Exercise:
A single figure is the whole answer: the number of lines in the records that contain "yellow".

Object change listings:
--------------------------------------------------

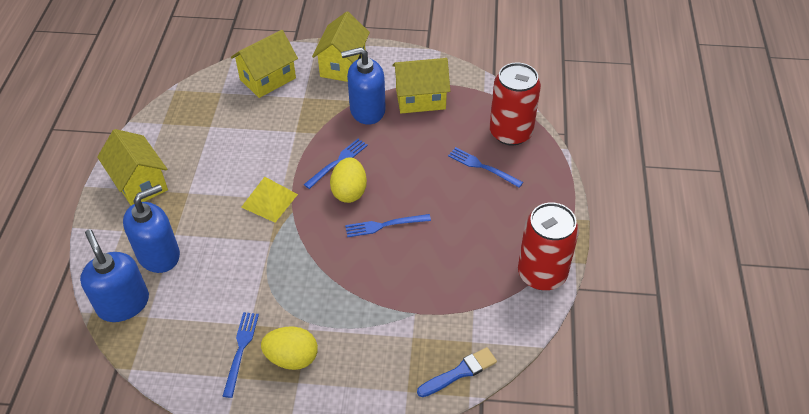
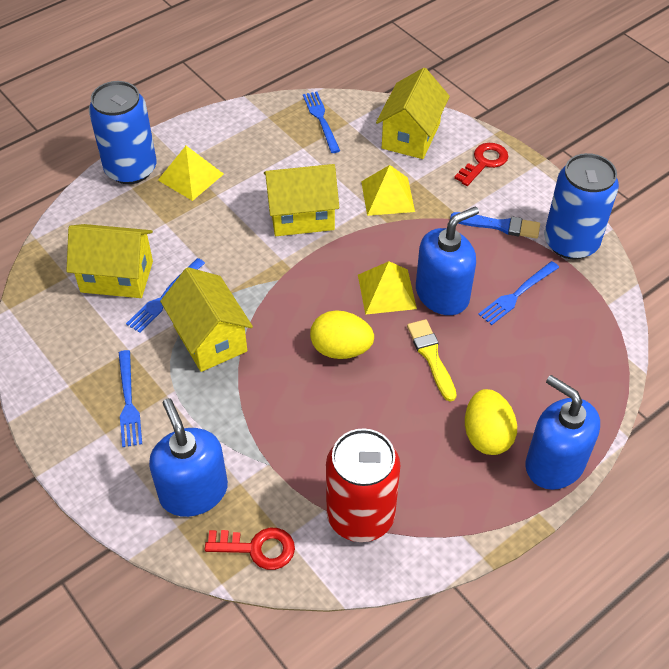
blue can: 0 -> 2
red can: 2 -> 1
red key: 0 -> 2
yellow brush: 0 -> 1
yellow pyramid: 1 -> 3

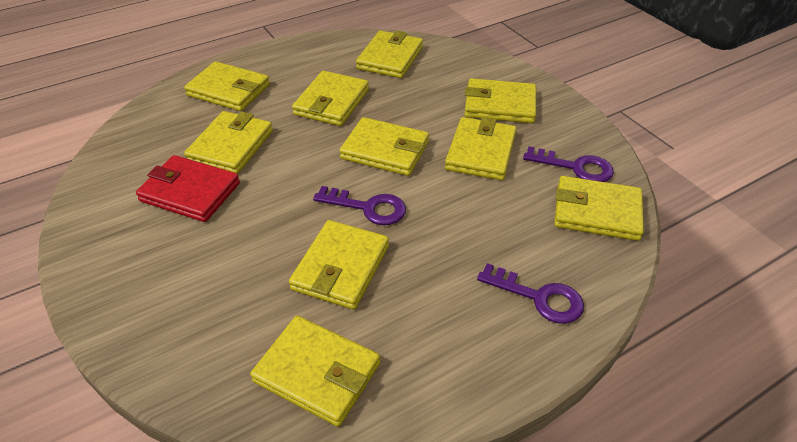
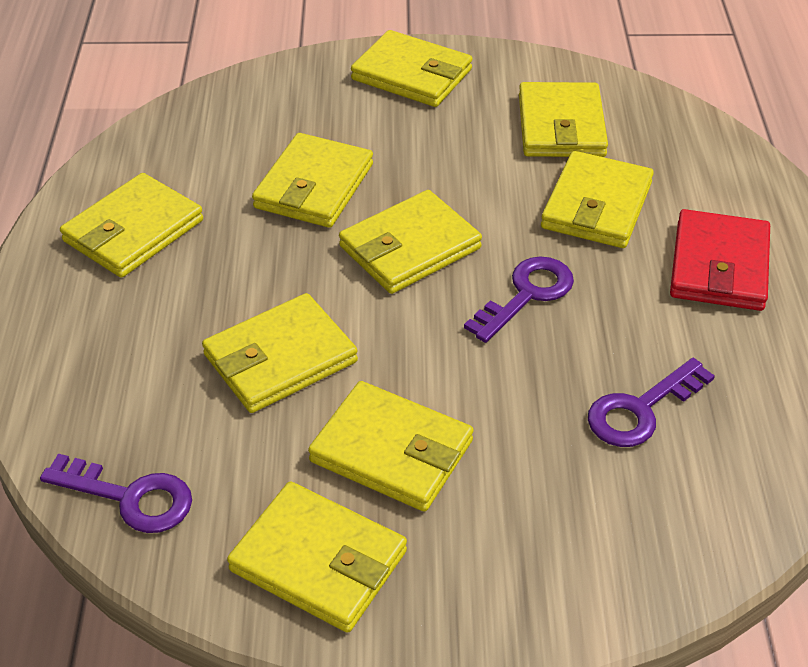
yellow wallet: 10 -> 9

--------------------------------------------------

Response to the exercise:
3